Please print the entries below exactly, from the line with "OLED pin SDA: D8 -> D7" through the line with "SCALE1 pin SCK: A3 -> B5", including both of those lines and leaving out all others.

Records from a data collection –
__________________________________________________

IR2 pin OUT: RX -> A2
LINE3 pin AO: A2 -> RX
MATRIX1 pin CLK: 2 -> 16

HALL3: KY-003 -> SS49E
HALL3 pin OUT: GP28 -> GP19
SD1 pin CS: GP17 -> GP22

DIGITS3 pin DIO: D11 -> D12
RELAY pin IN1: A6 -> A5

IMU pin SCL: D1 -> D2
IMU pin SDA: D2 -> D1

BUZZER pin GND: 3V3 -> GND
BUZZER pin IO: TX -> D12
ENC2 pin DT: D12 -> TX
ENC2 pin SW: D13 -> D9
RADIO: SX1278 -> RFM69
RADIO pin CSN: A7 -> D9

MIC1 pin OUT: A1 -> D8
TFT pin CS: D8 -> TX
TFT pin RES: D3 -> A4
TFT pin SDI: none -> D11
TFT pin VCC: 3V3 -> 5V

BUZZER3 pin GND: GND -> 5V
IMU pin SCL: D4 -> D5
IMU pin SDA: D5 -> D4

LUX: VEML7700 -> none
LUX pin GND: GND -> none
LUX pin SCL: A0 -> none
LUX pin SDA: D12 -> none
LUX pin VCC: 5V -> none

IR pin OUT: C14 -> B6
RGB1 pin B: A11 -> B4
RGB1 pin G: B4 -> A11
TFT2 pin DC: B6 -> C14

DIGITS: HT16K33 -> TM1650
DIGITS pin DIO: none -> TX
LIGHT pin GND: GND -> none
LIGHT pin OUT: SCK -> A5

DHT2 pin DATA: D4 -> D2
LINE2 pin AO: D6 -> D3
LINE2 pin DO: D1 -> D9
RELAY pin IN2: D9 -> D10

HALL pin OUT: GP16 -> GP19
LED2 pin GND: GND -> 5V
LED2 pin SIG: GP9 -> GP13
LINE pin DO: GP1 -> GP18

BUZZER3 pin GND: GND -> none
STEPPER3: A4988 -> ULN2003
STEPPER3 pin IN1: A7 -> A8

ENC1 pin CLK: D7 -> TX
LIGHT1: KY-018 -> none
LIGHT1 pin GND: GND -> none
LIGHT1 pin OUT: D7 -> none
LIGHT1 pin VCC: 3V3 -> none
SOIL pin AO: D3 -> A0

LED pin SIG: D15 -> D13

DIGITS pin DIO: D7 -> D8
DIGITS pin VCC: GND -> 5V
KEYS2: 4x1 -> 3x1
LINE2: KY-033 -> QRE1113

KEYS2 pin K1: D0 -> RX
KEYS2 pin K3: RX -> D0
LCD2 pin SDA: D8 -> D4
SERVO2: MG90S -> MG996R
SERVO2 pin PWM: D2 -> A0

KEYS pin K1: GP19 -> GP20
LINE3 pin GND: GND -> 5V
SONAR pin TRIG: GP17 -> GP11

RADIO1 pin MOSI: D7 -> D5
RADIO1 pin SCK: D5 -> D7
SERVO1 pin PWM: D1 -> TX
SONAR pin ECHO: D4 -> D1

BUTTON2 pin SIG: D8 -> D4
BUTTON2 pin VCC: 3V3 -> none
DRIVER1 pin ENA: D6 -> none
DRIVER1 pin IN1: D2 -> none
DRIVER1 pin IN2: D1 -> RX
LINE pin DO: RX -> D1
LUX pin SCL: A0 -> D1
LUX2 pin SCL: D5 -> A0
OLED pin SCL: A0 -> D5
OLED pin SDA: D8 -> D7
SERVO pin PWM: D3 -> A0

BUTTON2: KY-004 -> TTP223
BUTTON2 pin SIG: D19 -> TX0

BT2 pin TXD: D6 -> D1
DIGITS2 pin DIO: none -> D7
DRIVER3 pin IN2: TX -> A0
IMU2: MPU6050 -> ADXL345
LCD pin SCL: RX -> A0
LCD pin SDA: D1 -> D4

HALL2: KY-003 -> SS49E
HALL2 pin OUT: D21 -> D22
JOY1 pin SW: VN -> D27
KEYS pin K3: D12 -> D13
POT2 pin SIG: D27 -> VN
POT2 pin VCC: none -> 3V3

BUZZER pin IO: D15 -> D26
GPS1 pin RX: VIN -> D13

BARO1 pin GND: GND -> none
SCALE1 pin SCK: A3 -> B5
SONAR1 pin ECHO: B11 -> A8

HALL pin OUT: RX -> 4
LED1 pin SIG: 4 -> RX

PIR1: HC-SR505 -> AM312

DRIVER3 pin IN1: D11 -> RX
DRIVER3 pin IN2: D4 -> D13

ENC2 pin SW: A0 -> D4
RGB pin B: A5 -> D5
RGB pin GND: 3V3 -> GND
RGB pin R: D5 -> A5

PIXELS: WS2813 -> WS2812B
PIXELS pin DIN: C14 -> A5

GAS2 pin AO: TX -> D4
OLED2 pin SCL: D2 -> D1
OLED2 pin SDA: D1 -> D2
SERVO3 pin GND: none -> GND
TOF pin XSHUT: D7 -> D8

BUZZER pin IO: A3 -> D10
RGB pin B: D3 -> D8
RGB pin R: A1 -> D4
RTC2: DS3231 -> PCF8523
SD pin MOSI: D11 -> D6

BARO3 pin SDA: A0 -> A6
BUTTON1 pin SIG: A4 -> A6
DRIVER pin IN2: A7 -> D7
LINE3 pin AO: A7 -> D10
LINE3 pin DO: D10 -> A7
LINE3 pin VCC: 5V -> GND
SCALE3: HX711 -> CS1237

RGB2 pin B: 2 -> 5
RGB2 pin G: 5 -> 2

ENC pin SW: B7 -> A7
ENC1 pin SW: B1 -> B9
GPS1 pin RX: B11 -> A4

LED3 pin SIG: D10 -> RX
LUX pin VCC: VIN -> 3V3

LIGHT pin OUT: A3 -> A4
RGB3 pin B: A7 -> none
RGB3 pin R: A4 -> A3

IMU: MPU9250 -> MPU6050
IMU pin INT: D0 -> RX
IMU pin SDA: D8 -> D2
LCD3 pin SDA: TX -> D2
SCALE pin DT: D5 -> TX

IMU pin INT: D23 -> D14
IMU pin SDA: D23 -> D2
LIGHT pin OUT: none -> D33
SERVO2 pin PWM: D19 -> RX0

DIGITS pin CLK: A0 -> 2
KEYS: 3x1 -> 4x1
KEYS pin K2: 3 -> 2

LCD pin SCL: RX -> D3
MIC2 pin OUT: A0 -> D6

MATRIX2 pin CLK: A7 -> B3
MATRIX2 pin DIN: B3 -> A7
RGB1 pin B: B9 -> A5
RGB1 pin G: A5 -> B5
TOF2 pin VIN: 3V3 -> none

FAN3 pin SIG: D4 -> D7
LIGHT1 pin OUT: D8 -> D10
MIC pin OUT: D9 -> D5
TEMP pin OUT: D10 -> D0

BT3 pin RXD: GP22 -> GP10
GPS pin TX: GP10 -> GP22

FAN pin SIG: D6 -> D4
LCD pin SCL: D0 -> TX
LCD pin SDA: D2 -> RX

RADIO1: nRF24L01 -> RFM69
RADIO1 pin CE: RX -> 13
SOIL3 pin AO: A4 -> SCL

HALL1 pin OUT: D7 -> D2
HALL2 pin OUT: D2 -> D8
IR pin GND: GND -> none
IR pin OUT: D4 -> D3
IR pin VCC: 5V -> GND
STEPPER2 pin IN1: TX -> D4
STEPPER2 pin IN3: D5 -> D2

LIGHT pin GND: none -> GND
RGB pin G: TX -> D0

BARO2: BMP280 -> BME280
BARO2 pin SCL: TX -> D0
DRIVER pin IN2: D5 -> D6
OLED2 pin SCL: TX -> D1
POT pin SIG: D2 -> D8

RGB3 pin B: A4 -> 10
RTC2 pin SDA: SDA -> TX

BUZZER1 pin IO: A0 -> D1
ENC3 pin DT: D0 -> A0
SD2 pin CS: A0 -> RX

__________________________________________________

Result for this task –
OLED pin SDA: D8 -> D7
SERVO pin PWM: D3 -> A0

BUTTON2: KY-004 -> TTP223
BUTTON2 pin SIG: D19 -> TX0

BT2 pin TXD: D6 -> D1
DIGITS2 pin DIO: none -> D7
DRIVER3 pin IN2: TX -> A0
IMU2: MPU6050 -> ADXL345
LCD pin SCL: RX -> A0
LCD pin SDA: D1 -> D4

HALL2: KY-003 -> SS49E
HALL2 pin OUT: D21 -> D22
JOY1 pin SW: VN -> D27
KEYS pin K3: D12 -> D13
POT2 pin SIG: D27 -> VN
POT2 pin VCC: none -> 3V3

BUZZER pin IO: D15 -> D26
GPS1 pin RX: VIN -> D13

BARO1 pin GND: GND -> none
SCALE1 pin SCK: A3 -> B5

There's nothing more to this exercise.